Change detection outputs
++++++++++
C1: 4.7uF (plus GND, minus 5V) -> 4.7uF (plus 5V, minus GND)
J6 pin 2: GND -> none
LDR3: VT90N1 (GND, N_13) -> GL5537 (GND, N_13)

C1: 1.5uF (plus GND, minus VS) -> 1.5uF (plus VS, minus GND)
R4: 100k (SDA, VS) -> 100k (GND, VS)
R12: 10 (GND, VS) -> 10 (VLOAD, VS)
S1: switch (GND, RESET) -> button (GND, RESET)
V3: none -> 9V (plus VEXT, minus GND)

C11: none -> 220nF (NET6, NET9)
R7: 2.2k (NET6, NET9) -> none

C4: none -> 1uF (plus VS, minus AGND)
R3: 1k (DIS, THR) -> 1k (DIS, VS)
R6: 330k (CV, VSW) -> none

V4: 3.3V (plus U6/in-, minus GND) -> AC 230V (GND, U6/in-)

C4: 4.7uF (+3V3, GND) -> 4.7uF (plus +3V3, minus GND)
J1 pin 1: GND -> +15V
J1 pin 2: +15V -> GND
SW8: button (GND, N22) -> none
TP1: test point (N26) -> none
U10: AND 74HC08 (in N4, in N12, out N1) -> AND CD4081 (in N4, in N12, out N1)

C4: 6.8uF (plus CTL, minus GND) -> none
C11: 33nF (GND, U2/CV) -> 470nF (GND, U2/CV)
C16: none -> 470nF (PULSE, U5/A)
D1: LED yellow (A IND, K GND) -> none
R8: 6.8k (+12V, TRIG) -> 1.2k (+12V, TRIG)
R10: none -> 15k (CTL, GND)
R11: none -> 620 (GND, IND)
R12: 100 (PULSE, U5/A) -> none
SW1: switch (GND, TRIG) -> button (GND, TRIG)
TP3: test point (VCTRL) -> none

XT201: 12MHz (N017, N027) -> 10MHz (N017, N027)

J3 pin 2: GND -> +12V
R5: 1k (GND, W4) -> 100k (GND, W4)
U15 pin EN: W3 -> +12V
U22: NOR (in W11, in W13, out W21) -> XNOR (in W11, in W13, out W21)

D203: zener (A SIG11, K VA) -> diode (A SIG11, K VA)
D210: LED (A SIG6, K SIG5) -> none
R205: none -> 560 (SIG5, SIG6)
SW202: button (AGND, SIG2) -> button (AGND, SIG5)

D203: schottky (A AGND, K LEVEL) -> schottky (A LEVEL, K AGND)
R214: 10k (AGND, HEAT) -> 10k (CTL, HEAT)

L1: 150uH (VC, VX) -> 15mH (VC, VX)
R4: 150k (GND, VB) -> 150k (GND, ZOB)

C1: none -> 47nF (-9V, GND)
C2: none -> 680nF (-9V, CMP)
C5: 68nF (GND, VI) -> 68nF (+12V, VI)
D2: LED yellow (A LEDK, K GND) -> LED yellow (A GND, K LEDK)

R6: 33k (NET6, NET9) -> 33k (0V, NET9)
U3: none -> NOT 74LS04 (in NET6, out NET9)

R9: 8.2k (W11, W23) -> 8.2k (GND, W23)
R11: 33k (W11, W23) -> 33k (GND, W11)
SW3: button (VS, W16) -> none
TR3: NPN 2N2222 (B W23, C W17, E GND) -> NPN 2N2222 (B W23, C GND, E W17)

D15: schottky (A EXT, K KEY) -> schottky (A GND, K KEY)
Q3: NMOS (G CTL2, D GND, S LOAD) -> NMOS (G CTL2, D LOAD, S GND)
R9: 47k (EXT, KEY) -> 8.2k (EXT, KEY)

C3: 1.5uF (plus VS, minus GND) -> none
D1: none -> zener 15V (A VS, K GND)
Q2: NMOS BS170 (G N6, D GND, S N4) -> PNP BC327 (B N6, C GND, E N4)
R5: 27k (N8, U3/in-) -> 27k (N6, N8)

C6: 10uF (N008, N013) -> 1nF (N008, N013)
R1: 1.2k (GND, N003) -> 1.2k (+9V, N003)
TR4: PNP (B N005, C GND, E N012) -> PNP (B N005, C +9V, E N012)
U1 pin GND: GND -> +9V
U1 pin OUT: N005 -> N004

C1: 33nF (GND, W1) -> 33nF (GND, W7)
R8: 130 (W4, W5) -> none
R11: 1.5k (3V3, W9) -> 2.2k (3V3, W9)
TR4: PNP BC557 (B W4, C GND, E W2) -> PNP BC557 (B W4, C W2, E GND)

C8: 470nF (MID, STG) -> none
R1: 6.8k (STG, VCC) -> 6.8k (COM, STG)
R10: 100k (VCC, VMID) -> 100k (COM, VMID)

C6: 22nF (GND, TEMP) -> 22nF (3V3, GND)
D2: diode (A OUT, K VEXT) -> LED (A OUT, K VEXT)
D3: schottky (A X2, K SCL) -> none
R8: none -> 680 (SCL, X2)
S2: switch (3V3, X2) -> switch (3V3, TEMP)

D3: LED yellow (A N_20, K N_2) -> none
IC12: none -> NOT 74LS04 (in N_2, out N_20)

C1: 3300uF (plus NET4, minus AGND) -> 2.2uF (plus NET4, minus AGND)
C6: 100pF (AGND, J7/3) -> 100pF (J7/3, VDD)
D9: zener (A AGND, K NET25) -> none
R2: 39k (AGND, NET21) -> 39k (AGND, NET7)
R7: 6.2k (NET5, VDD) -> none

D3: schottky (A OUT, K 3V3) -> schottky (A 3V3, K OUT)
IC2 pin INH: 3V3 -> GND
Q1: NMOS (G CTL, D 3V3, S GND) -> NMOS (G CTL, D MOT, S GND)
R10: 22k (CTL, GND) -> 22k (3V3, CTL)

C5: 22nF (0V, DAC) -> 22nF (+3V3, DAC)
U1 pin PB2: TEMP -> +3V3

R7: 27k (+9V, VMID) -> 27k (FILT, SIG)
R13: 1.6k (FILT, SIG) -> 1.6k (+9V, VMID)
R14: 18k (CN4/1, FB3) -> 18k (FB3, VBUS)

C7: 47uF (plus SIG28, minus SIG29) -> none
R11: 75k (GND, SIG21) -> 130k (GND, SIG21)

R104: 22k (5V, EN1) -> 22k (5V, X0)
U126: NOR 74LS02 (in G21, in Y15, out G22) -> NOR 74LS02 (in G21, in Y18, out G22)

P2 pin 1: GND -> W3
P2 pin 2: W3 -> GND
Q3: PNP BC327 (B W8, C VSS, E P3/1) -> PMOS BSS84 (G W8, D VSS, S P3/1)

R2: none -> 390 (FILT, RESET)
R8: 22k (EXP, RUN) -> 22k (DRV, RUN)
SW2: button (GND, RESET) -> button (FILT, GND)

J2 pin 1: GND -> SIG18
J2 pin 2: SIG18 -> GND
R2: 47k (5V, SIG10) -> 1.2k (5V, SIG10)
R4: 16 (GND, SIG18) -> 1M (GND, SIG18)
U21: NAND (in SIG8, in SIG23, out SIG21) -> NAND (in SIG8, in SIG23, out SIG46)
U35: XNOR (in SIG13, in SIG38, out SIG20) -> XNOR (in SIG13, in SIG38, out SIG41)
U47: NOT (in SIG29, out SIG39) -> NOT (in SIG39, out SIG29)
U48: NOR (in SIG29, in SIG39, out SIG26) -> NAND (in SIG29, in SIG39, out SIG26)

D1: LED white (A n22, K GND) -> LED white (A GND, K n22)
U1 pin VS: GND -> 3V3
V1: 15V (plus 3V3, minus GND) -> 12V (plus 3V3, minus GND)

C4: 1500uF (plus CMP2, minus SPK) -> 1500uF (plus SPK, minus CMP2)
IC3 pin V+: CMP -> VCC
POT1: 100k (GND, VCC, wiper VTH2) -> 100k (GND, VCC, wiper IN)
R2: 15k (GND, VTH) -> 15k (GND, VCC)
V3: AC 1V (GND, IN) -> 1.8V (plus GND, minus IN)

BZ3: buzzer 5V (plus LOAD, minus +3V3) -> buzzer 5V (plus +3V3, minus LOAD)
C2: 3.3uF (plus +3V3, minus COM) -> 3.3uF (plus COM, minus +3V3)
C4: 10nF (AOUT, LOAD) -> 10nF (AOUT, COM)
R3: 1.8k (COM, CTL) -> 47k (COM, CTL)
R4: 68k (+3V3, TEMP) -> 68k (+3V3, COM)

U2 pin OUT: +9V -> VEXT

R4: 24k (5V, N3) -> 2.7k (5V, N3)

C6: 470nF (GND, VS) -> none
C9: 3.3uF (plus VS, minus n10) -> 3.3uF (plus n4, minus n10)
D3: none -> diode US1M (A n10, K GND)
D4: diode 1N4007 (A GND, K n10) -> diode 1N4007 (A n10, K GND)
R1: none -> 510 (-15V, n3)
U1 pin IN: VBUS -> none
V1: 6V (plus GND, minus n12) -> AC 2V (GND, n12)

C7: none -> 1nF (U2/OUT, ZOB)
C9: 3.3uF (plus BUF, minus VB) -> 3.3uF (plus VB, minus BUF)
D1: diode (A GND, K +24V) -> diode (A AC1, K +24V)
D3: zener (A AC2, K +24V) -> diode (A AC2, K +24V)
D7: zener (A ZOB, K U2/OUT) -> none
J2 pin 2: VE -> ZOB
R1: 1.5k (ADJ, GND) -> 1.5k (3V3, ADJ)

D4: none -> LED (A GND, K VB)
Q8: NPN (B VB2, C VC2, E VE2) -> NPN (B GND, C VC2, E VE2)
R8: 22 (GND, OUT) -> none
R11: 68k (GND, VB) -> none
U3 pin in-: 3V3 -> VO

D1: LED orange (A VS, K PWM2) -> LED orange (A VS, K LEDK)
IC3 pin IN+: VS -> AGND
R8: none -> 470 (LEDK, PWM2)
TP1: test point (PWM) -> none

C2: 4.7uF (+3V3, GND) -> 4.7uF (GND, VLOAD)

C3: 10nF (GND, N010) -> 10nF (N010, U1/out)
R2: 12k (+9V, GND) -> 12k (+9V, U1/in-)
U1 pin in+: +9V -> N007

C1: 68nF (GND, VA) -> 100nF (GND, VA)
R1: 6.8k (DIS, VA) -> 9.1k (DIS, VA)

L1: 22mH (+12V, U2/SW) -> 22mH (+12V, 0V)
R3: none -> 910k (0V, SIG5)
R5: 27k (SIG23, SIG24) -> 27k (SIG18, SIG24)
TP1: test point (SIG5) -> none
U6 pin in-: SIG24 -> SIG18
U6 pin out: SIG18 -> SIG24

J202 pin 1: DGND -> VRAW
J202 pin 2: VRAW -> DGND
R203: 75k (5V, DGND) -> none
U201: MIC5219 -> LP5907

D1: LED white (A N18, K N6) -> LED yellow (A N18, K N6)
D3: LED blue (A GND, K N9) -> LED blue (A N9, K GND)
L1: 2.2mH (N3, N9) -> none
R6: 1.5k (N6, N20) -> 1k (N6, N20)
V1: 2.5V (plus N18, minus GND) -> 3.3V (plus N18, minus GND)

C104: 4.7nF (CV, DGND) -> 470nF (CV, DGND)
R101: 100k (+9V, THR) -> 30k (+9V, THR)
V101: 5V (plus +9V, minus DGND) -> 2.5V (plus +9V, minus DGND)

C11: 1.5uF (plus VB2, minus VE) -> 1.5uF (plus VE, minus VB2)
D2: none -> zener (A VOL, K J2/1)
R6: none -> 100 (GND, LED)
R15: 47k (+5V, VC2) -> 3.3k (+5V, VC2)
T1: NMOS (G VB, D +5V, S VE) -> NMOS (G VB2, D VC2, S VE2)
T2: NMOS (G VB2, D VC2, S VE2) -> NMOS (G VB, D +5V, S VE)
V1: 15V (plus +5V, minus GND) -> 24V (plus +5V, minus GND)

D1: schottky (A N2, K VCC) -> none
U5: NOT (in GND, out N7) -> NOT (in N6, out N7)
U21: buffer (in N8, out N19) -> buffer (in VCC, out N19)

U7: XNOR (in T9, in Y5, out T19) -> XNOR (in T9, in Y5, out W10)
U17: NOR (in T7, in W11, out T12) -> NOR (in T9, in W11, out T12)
++++++++++
State the number of lines in the preceding entries that include the word "PULSE". Provide nothing else.

2